* **Your instructions**: Only one stretch of the records below is wanted: the lines from the one holding "C2: 1.5uF (plus" through the one holding "R15: 39k (CMP, VTH) -> 39k (-9V, VTH)". Return it exactly, both ends included.
** Opening Recorded data block **
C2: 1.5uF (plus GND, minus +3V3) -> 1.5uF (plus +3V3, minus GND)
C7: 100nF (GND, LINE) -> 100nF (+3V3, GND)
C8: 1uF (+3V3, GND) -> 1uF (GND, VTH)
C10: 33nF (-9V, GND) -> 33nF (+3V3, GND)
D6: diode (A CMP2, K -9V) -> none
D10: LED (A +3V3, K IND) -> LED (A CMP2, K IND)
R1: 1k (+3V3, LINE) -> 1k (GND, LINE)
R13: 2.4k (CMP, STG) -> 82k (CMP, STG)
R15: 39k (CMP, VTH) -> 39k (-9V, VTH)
** Closing Recorded data block **
** Opening Recorded data block **
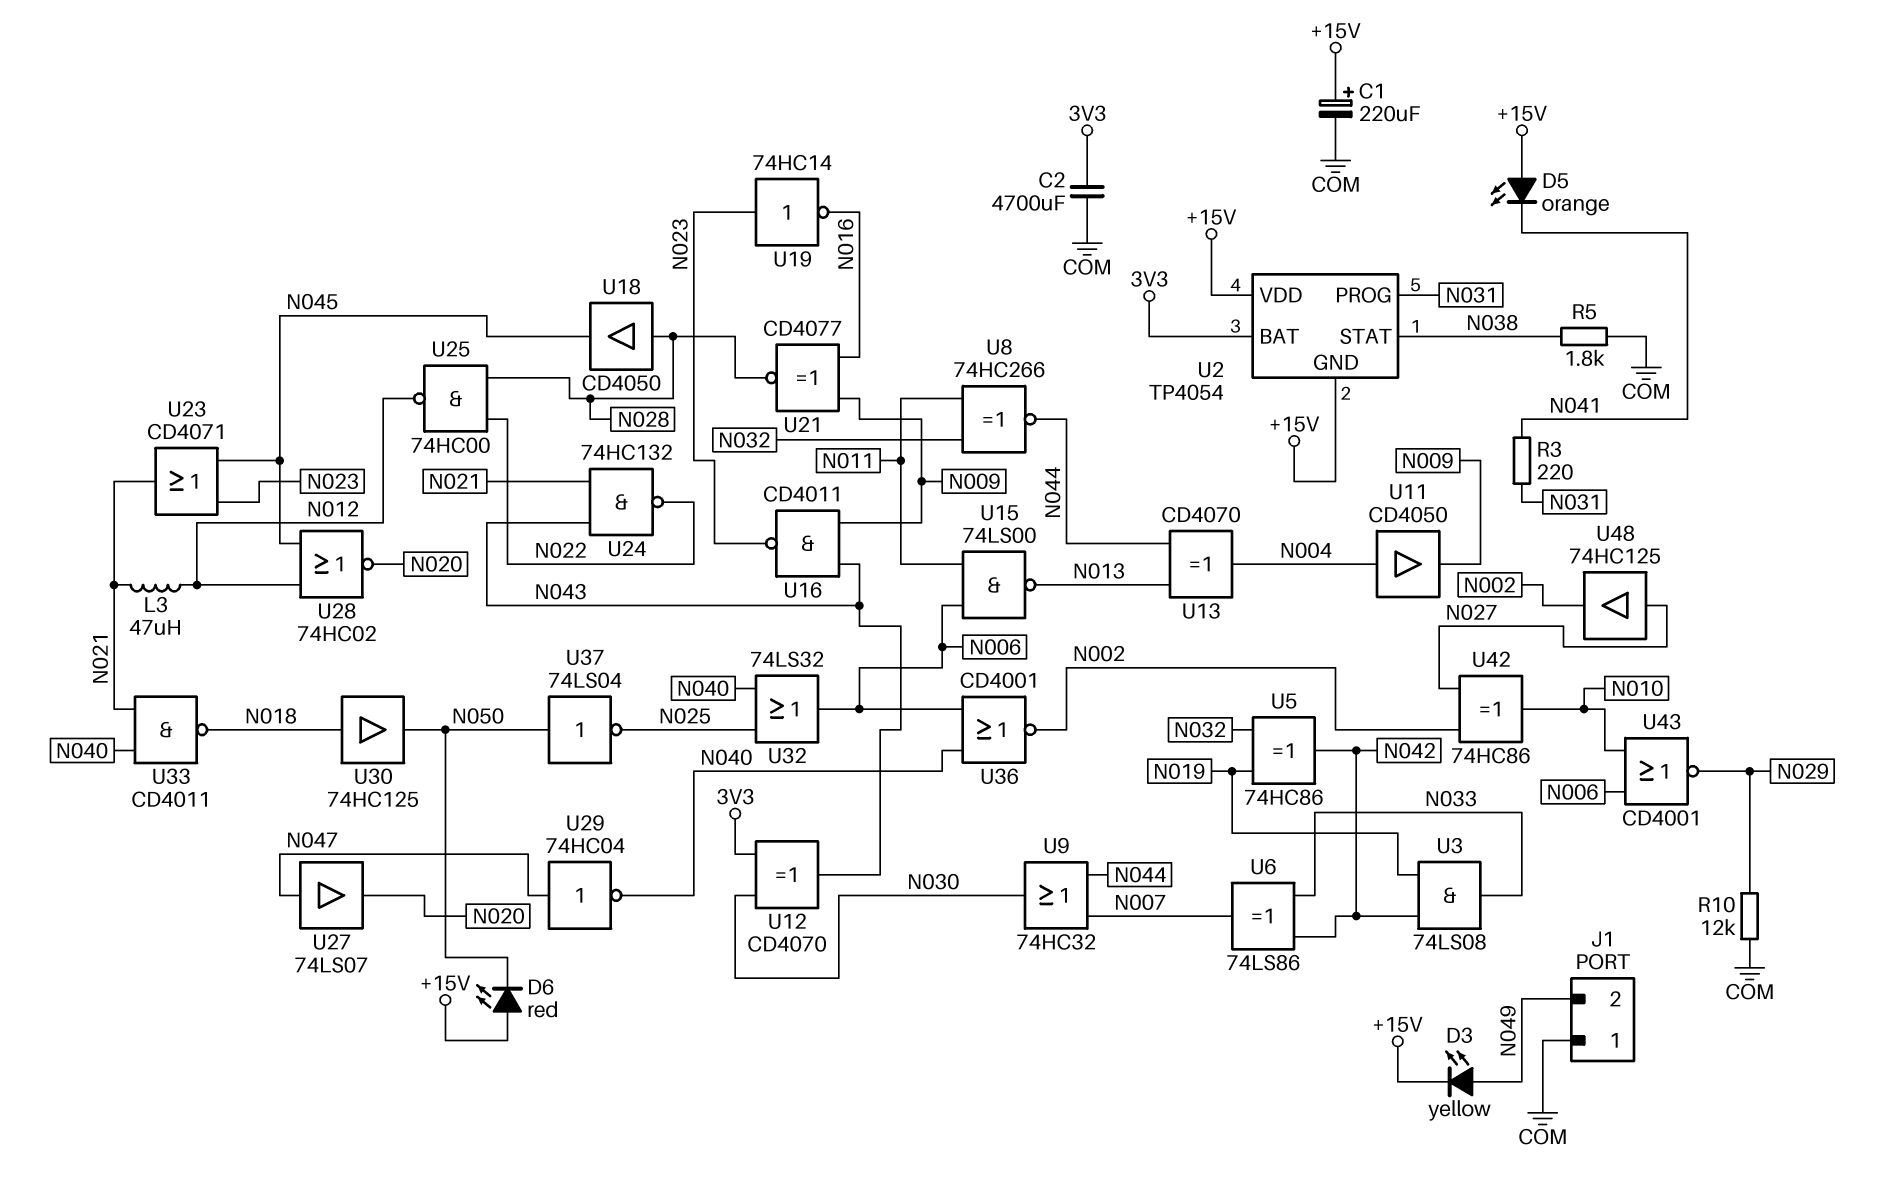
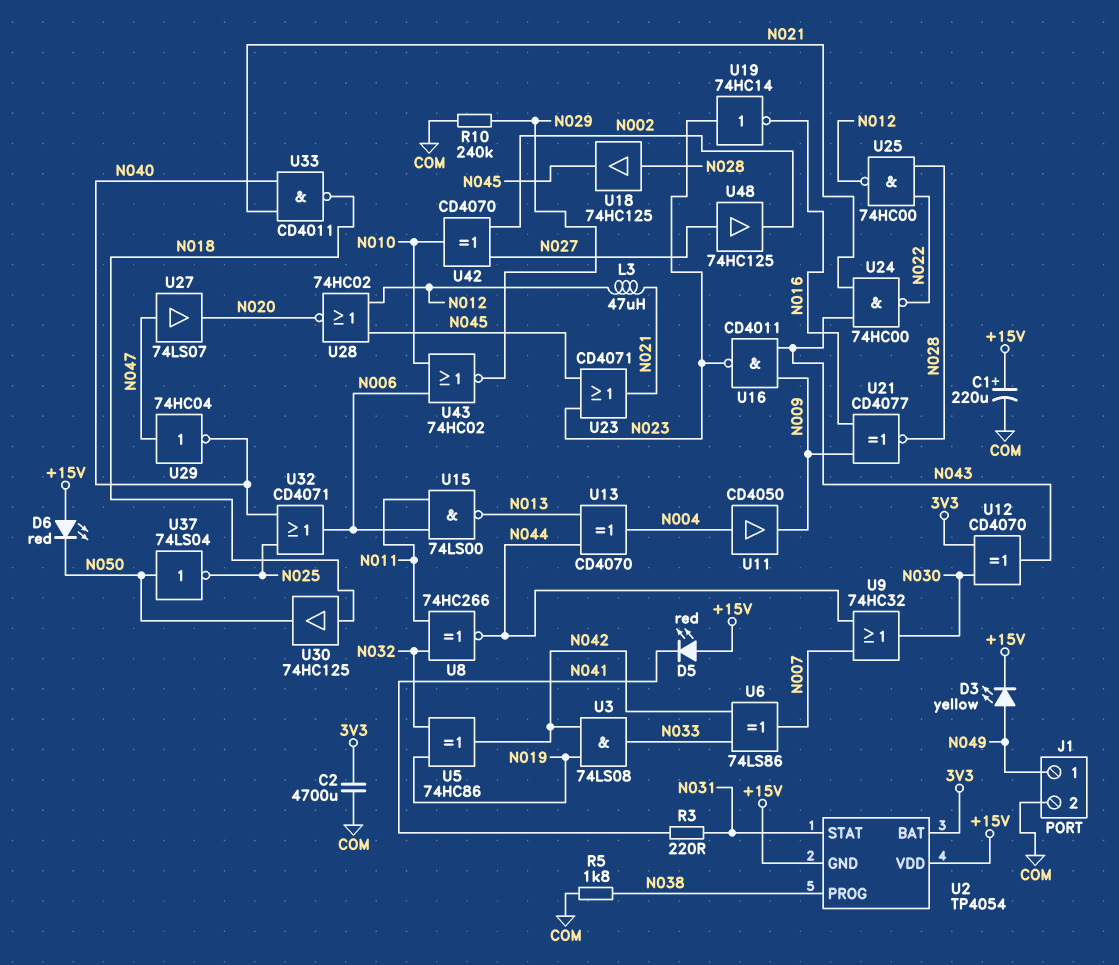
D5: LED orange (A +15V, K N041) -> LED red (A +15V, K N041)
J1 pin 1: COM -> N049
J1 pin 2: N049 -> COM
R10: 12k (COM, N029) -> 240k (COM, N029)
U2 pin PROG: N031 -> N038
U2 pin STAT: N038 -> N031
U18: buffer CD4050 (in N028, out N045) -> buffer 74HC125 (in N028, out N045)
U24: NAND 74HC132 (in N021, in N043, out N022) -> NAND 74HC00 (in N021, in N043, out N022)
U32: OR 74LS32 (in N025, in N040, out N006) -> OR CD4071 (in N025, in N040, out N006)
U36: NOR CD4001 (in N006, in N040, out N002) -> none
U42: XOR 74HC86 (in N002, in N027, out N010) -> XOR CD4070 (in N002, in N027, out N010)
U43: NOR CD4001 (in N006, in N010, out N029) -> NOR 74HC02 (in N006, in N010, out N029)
** Closing Recorded data block **
* **Result below**:
C2: 1.5uF (plus GND, minus +3V3) -> 1.5uF (plus +3V3, minus GND)
C7: 100nF (GND, LINE) -> 100nF (+3V3, GND)
C8: 1uF (+3V3, GND) -> 1uF (GND, VTH)
C10: 33nF (-9V, GND) -> 33nF (+3V3, GND)
D6: diode (A CMP2, K -9V) -> none
D10: LED (A +3V3, K IND) -> LED (A CMP2, K IND)
R1: 1k (+3V3, LINE) -> 1k (GND, LINE)
R13: 2.4k (CMP, STG) -> 82k (CMP, STG)
R15: 39k (CMP, VTH) -> 39k (-9V, VTH)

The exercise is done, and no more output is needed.